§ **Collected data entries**
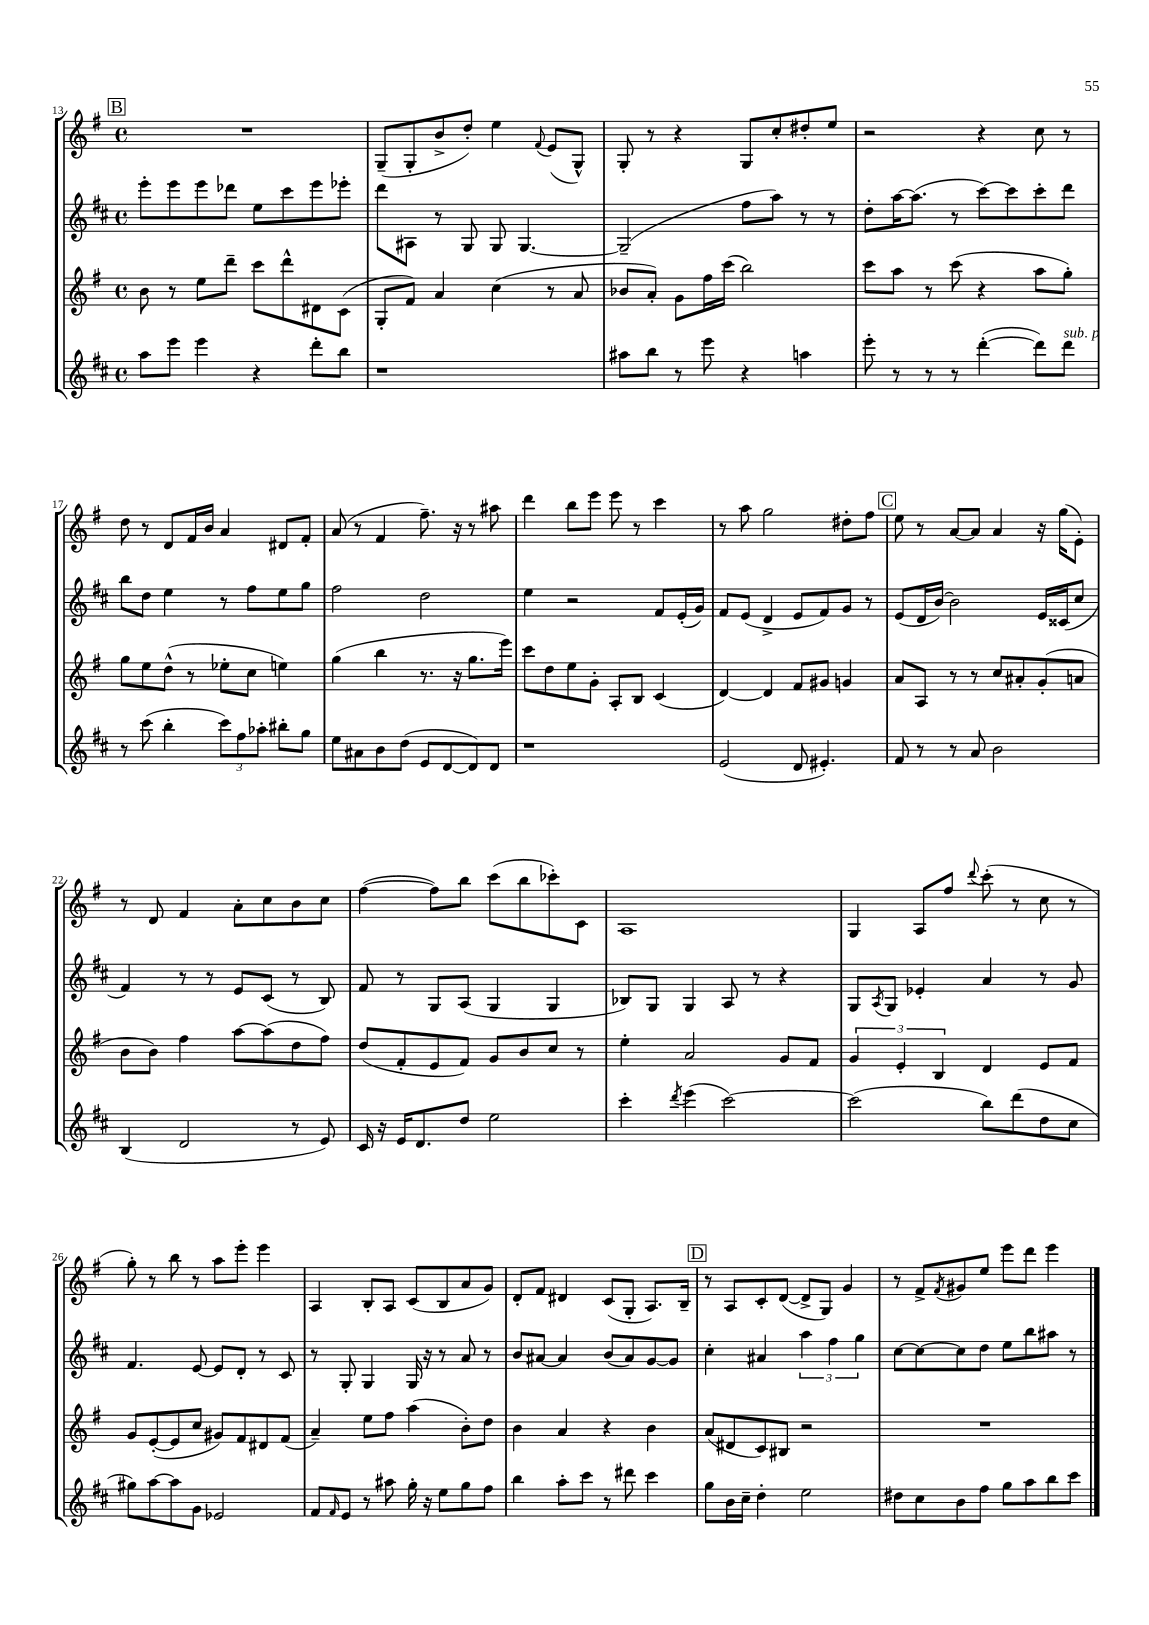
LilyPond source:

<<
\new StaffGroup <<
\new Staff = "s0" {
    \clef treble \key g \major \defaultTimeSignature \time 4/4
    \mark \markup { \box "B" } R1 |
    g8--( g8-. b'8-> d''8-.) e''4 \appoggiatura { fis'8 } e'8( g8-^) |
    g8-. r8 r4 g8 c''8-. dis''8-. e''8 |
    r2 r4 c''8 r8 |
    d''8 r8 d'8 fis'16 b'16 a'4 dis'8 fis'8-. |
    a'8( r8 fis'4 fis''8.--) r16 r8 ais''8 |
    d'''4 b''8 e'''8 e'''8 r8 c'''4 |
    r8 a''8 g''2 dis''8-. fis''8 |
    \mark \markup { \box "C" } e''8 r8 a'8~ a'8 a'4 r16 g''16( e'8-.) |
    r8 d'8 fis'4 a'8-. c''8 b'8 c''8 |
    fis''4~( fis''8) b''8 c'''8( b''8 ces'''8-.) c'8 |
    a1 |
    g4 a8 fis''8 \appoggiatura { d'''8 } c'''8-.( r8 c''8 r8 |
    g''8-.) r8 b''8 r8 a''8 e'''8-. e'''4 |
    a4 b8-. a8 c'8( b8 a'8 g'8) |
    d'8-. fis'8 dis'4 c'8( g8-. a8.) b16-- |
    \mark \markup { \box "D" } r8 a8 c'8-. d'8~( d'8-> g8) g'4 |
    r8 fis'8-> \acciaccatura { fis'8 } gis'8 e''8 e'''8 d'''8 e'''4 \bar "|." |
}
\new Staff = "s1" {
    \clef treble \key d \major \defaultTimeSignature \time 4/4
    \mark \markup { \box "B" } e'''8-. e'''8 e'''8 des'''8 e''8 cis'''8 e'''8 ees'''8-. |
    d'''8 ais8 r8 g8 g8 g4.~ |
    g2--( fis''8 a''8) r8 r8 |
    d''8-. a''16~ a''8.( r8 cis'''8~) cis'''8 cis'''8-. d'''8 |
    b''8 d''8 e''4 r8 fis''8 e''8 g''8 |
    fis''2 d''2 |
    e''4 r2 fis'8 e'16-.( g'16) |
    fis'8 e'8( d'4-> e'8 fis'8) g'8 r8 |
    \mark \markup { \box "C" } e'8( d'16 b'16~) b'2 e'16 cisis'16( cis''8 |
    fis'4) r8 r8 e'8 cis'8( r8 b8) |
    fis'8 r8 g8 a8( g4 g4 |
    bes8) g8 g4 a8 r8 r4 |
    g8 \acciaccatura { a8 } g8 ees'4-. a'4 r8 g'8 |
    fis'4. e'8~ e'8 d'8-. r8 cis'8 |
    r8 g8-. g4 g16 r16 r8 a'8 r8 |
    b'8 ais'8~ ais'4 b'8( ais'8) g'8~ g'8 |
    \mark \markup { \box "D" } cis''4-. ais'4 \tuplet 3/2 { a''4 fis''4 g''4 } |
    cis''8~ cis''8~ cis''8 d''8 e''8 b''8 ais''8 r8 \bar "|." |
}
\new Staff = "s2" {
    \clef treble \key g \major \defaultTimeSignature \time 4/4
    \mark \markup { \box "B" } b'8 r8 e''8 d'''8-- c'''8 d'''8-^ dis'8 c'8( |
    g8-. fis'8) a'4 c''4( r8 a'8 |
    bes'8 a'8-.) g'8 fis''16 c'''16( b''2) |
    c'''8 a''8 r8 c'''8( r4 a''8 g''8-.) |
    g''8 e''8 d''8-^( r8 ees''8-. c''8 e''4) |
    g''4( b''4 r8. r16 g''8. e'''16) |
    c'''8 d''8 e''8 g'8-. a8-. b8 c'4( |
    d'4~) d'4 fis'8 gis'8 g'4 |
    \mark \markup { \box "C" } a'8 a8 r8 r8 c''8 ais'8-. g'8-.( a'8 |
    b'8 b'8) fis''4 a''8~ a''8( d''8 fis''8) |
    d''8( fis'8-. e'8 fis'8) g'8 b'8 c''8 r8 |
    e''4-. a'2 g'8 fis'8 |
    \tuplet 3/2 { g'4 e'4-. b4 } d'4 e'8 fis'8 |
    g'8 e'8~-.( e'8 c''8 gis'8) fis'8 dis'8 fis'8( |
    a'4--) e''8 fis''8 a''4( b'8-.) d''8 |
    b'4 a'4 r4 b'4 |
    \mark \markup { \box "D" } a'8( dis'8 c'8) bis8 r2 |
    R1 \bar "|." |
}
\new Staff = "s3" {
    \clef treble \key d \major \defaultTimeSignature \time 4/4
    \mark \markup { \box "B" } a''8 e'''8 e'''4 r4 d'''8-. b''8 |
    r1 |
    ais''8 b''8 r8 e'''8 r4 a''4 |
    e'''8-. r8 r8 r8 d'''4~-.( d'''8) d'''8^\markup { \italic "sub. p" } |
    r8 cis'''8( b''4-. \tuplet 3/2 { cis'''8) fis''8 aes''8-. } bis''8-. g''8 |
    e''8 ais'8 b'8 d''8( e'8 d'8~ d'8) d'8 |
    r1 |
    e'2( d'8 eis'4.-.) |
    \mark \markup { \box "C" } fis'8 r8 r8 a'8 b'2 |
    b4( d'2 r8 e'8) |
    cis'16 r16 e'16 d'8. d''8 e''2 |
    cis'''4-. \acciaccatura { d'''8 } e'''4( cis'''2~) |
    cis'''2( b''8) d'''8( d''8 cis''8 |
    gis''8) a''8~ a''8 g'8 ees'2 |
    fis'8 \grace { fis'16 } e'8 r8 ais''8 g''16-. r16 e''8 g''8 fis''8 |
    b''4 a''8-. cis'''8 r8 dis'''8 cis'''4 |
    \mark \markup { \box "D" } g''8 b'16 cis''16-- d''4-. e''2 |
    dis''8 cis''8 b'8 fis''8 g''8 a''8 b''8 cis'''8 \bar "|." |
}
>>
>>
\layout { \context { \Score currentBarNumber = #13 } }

§ **Set exercise**
Gather every line of the entries that contains the string "acciaccatura" and copy each one out in full.

§ **Output for this task**
    r8 fis'8-> \acciaccatura { fis'8 } gis'8 e''8 e'''8 d'''8 e'''4 \bar "|." |
    g8 \acciaccatura { a8 } g8 ees'4-. a'4 r8 g'8 |
    cis'''4-. \acciaccatura { d'''8 } e'''4( cis'''2~) |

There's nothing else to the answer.